====== Excerpted data ======

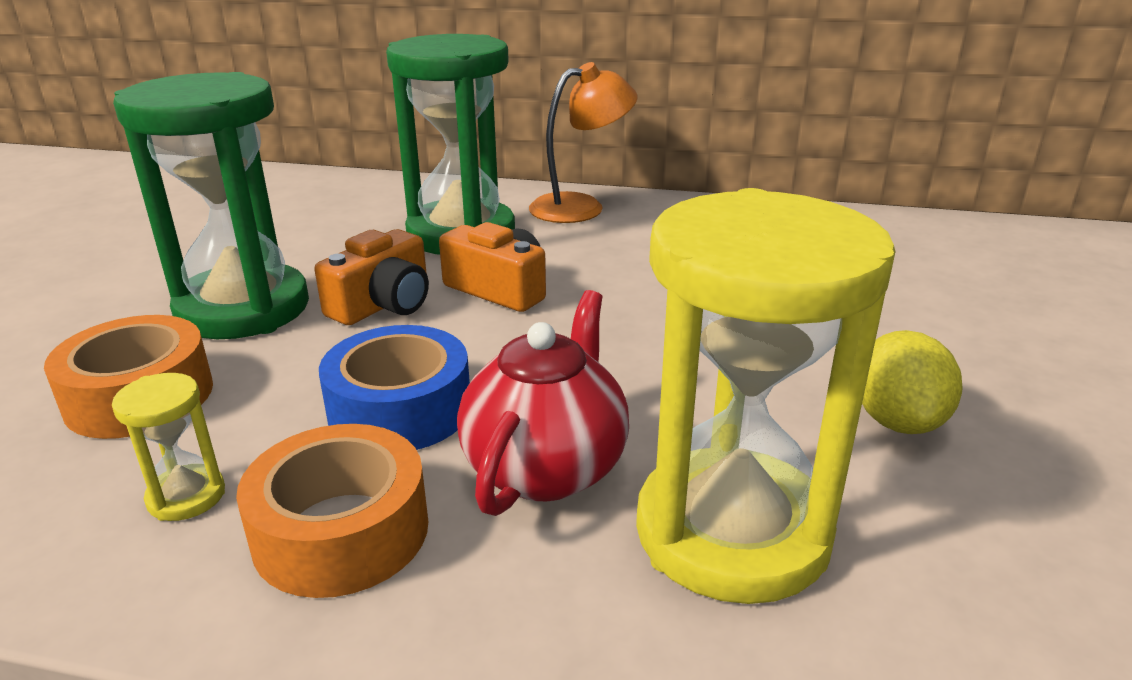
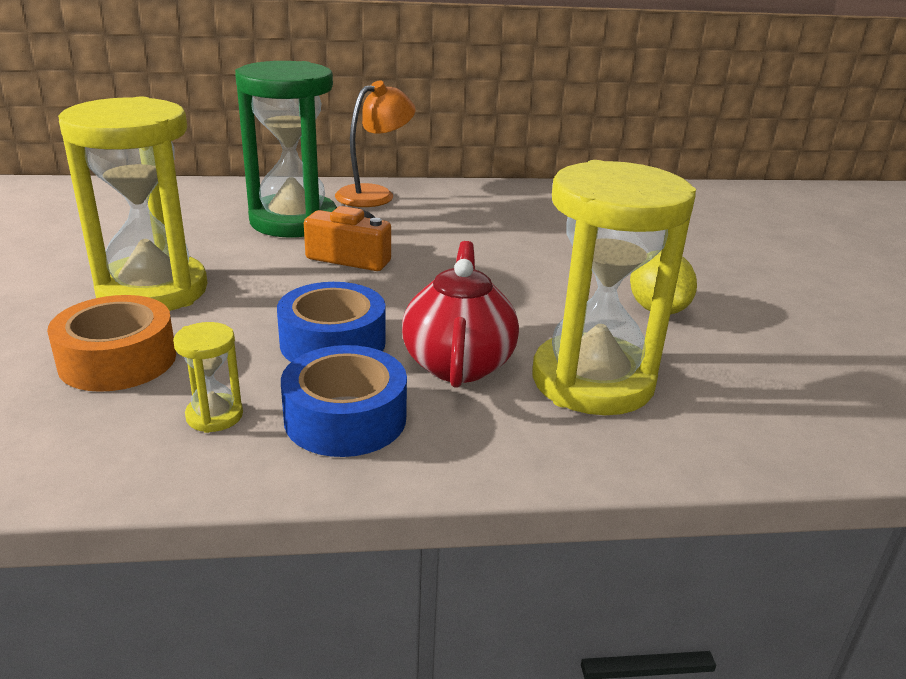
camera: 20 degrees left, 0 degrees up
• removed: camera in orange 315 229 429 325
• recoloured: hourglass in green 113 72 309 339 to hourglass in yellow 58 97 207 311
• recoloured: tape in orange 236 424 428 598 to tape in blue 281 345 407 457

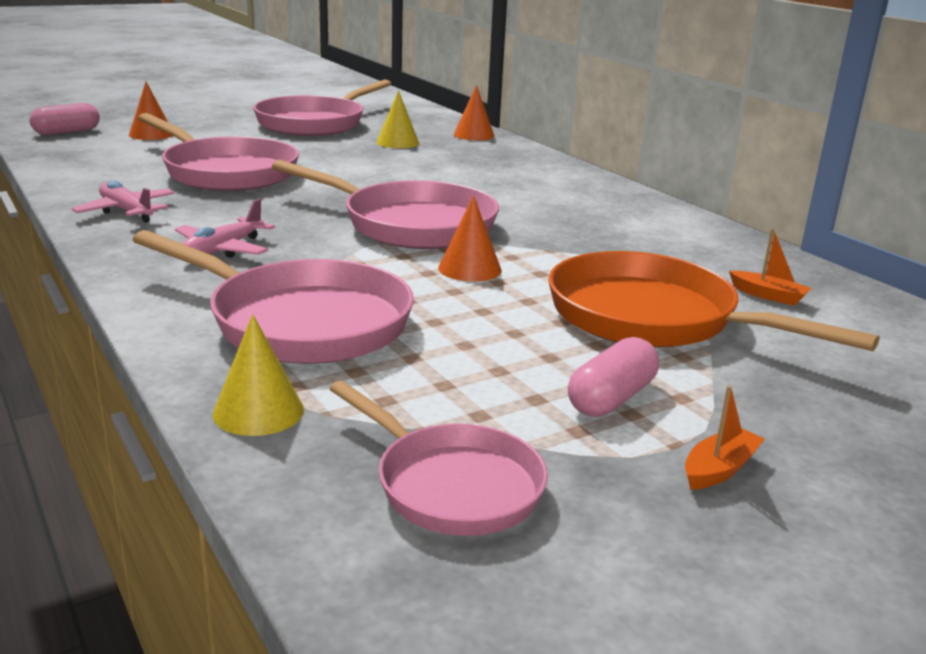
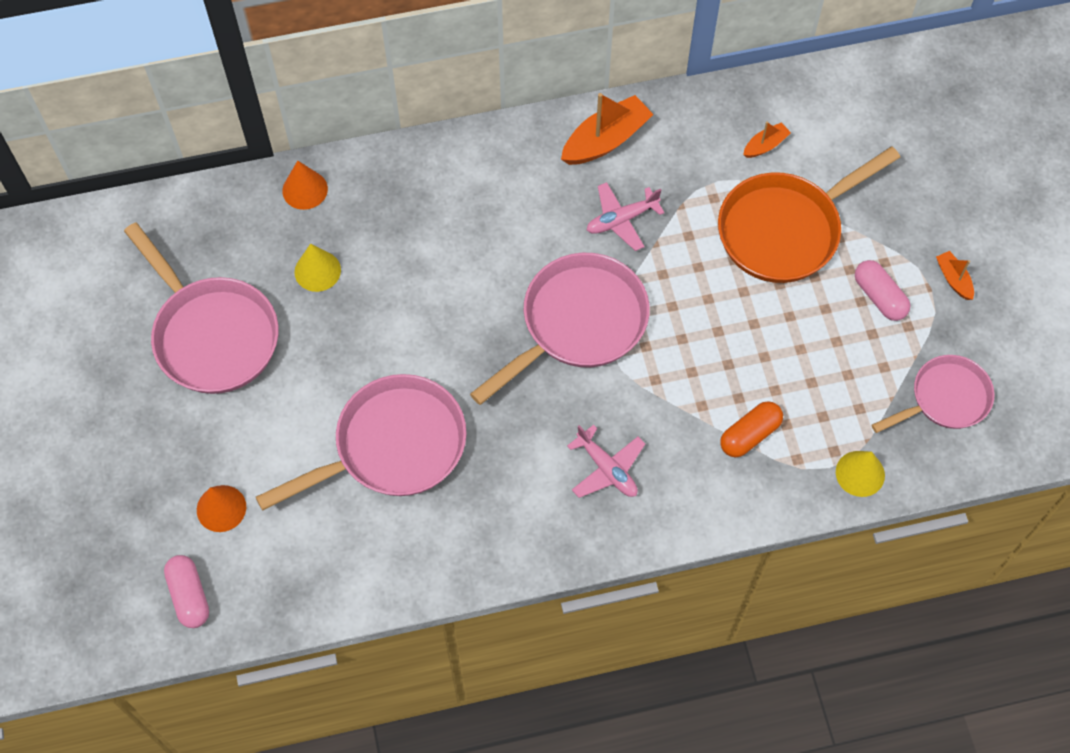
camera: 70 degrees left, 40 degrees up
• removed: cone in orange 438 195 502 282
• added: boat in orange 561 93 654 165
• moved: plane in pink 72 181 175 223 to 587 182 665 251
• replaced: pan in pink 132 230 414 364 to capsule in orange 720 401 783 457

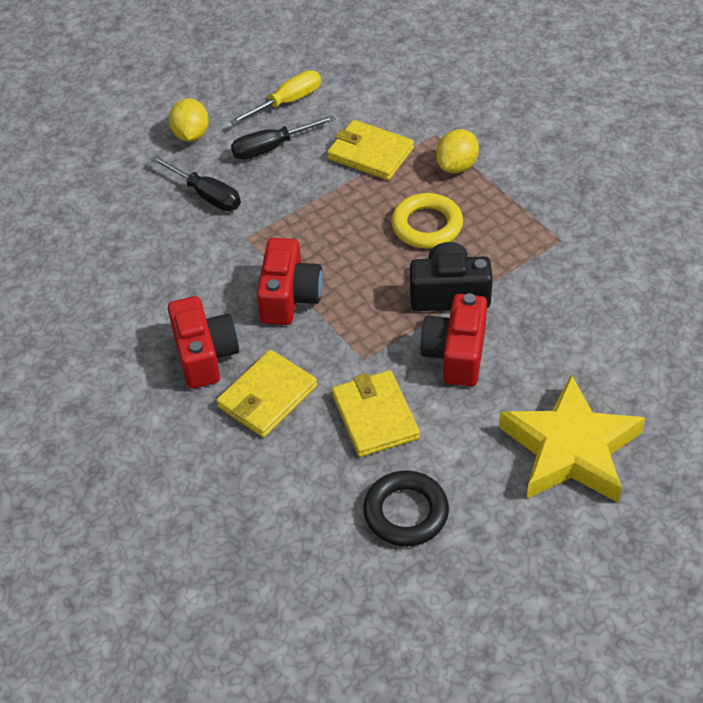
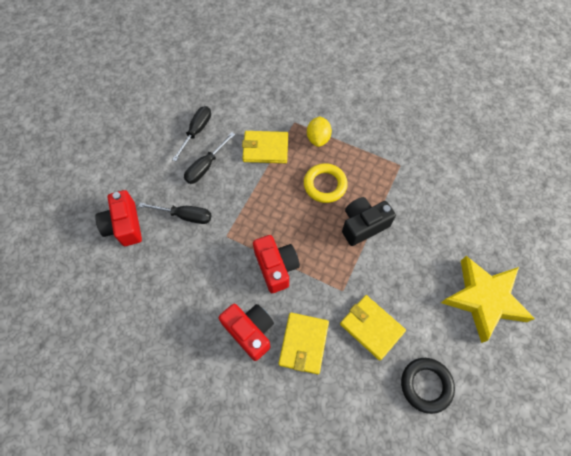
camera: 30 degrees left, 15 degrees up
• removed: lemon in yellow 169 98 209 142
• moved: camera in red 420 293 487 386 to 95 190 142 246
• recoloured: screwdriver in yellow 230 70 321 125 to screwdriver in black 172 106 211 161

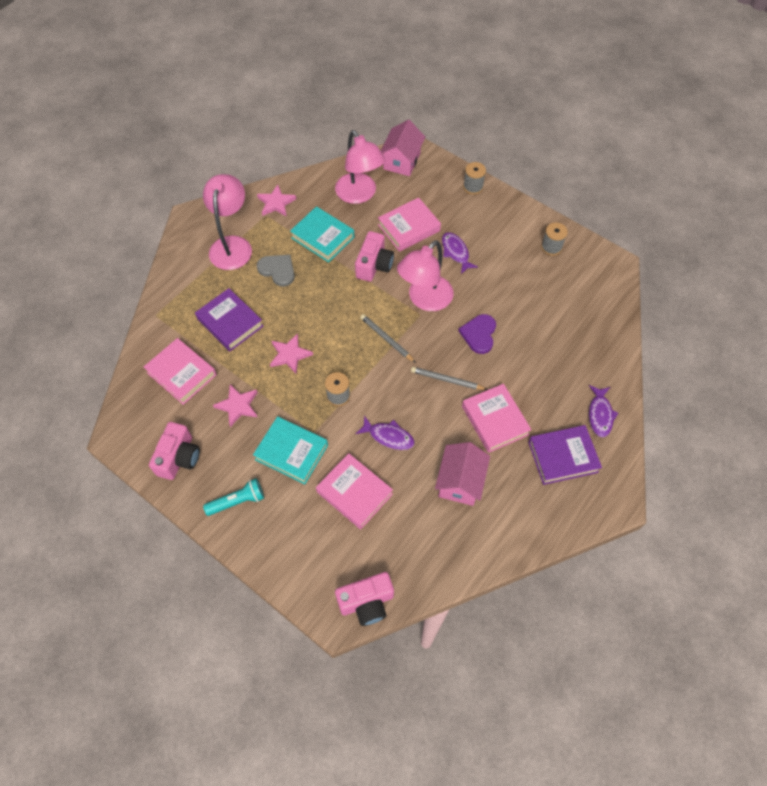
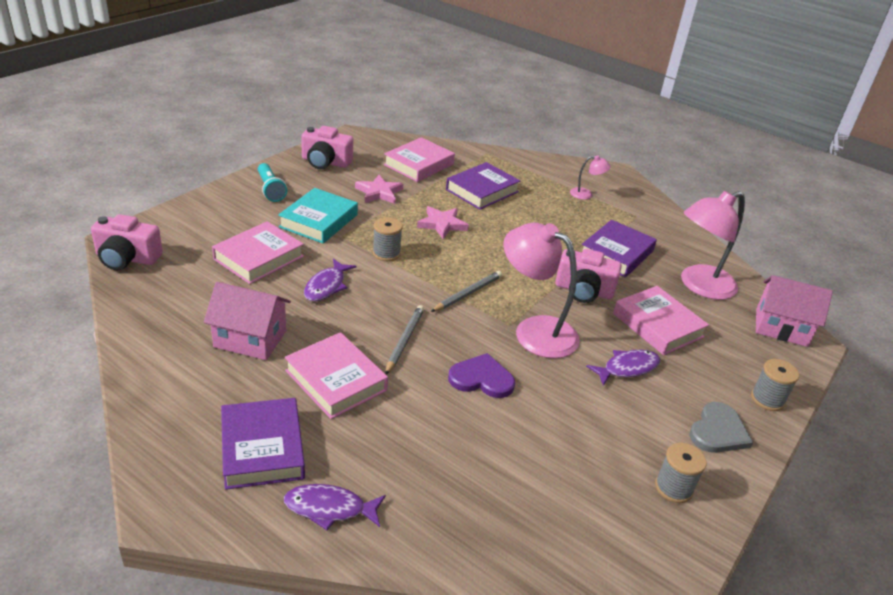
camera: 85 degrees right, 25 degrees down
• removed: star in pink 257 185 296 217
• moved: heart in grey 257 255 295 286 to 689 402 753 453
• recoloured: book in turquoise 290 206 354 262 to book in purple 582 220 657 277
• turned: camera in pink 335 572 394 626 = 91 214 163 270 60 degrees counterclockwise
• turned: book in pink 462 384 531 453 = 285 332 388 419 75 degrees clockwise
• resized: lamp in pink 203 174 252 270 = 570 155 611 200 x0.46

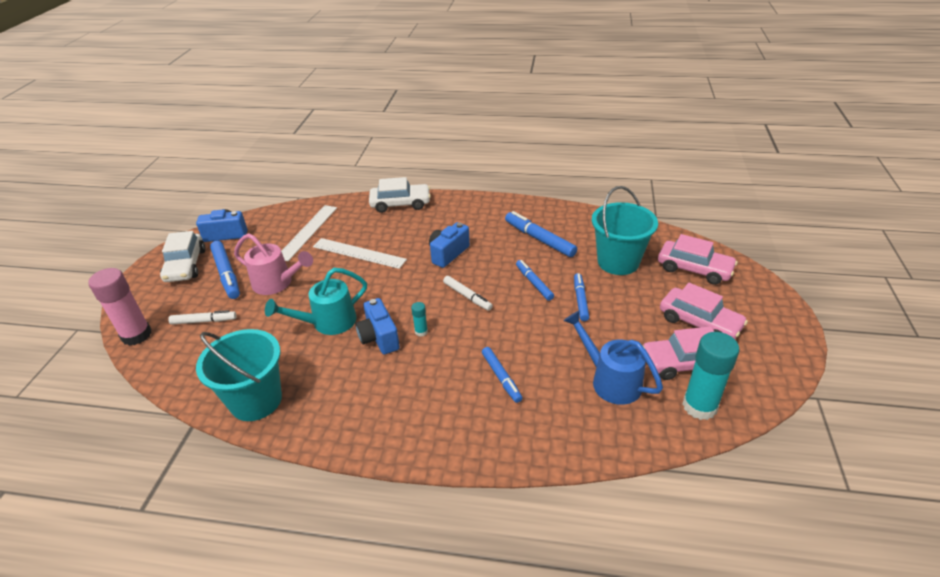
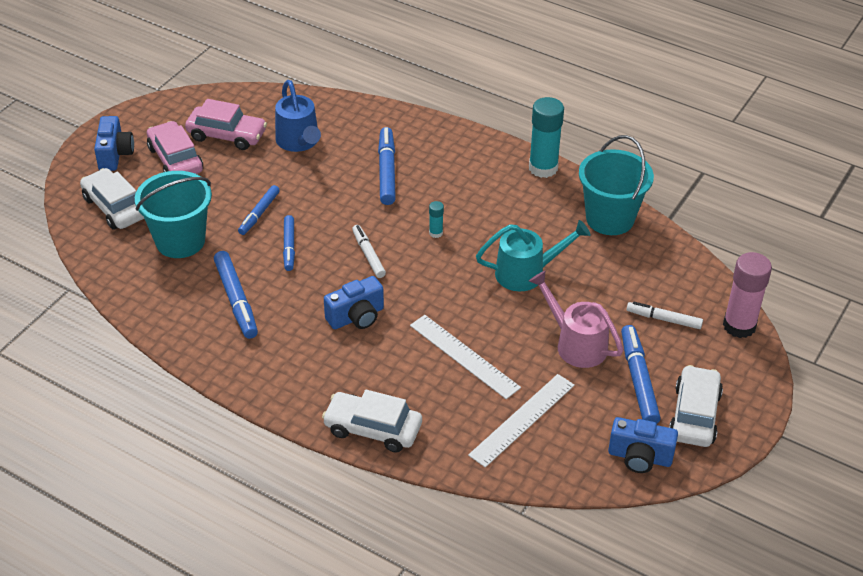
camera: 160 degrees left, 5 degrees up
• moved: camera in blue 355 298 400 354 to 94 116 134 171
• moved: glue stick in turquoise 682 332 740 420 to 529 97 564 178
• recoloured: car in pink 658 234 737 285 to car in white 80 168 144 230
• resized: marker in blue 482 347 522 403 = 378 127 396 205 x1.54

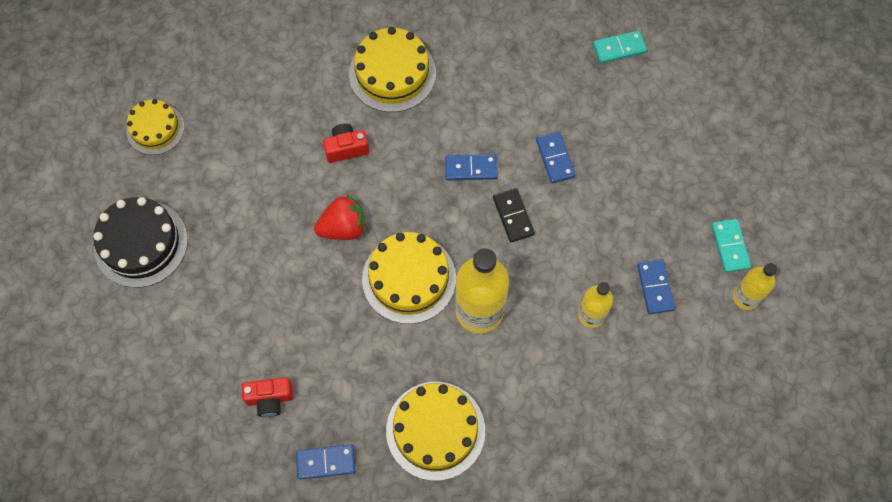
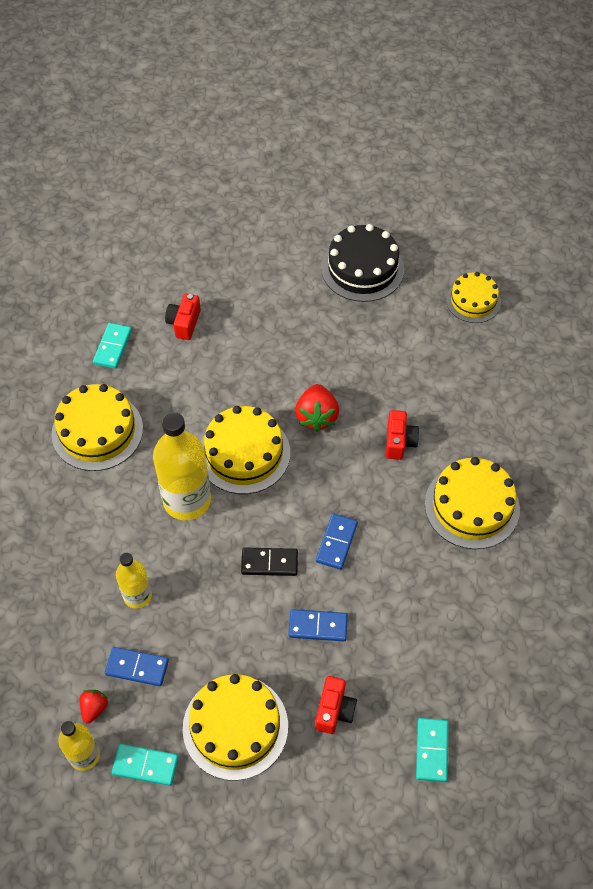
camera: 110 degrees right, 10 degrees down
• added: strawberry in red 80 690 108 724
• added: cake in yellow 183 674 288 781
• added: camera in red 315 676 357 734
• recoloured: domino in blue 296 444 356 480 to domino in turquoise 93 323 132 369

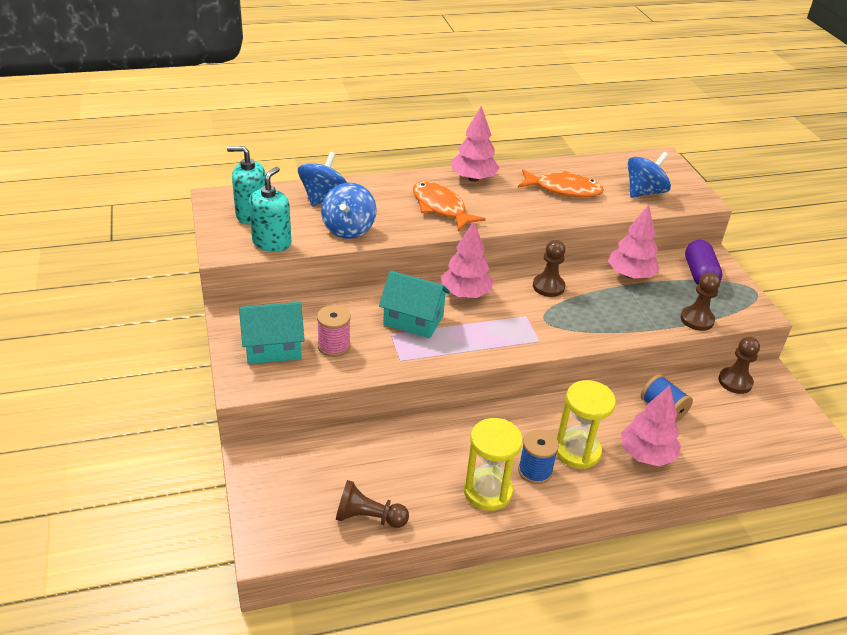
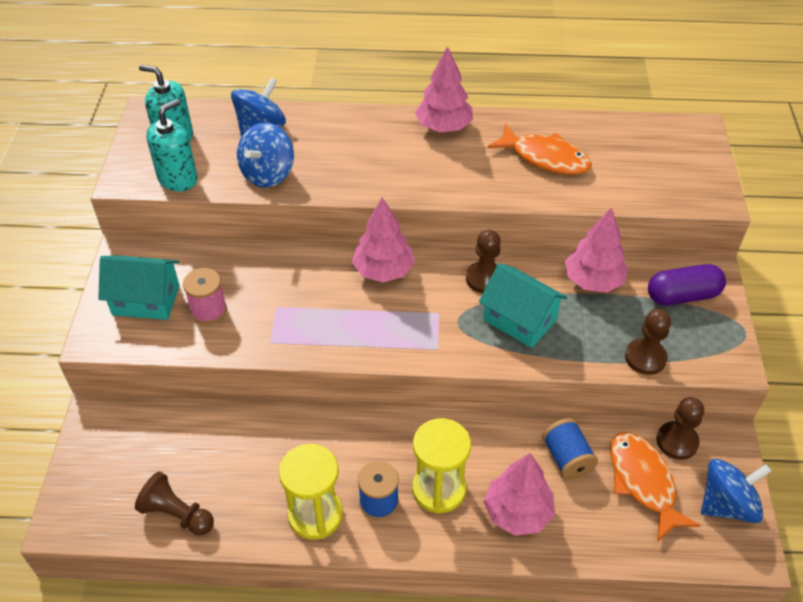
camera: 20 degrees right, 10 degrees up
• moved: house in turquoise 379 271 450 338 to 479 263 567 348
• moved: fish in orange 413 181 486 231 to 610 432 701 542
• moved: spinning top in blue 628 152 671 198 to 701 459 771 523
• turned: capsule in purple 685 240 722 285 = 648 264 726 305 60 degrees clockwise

======

Problem requirements: Repeat the preceding records exactly but drop the images.

Result:
camera: 20 degrees left, 0 degrees up
• removed: camera in orange 315 229 429 325
• recoloured: hourglass in green 113 72 309 339 to hourglass in yellow 58 97 207 311
• recoloured: tape in orange 236 424 428 598 to tape in blue 281 345 407 457

camera: 70 degrees left, 40 degrees up
• removed: cone in orange 438 195 502 282
• added: boat in orange 561 93 654 165
• moved: plane in pink 72 181 175 223 to 587 182 665 251
• replaced: pan in pink 132 230 414 364 to capsule in orange 720 401 783 457

camera: 30 degrees left, 15 degrees up
• removed: lemon in yellow 169 98 209 142
• moved: camera in red 420 293 487 386 to 95 190 142 246
• recoloured: screwdriver in yellow 230 70 321 125 to screwdriver in black 172 106 211 161

camera: 85 degrees right, 25 degrees down
• removed: star in pink 257 185 296 217
• moved: heart in grey 257 255 295 286 to 689 402 753 453
• recoloured: book in turquoise 290 206 354 262 to book in purple 582 220 657 277
• turned: camera in pink 335 572 394 626 = 91 214 163 270 60 degrees counterclockwise
• turned: book in pink 462 384 531 453 = 285 332 388 419 75 degrees clockwise
• resized: lamp in pink 203 174 252 270 = 570 155 611 200 x0.46

camera: 160 degrees left, 5 degrees up
• moved: camera in blue 355 298 400 354 to 94 116 134 171
• moved: glue stick in turquoise 682 332 740 420 to 529 97 564 178
• recoloured: car in pink 658 234 737 285 to car in white 80 168 144 230
• resized: marker in blue 482 347 522 403 = 378 127 396 205 x1.54

camera: 110 degrees right, 10 degrees down
• added: strawberry in red 80 690 108 724
• added: cake in yellow 183 674 288 781
• added: camera in red 315 676 357 734
• recoloured: domino in blue 296 444 356 480 to domino in turquoise 93 323 132 369

camera: 20 degrees right, 10 degrees up
• moved: house in turquoise 379 271 450 338 to 479 263 567 348
• moved: fish in orange 413 181 486 231 to 610 432 701 542
• moved: spinning top in blue 628 152 671 198 to 701 459 771 523
• turned: capsule in purple 685 240 722 285 = 648 264 726 305 60 degrees clockwise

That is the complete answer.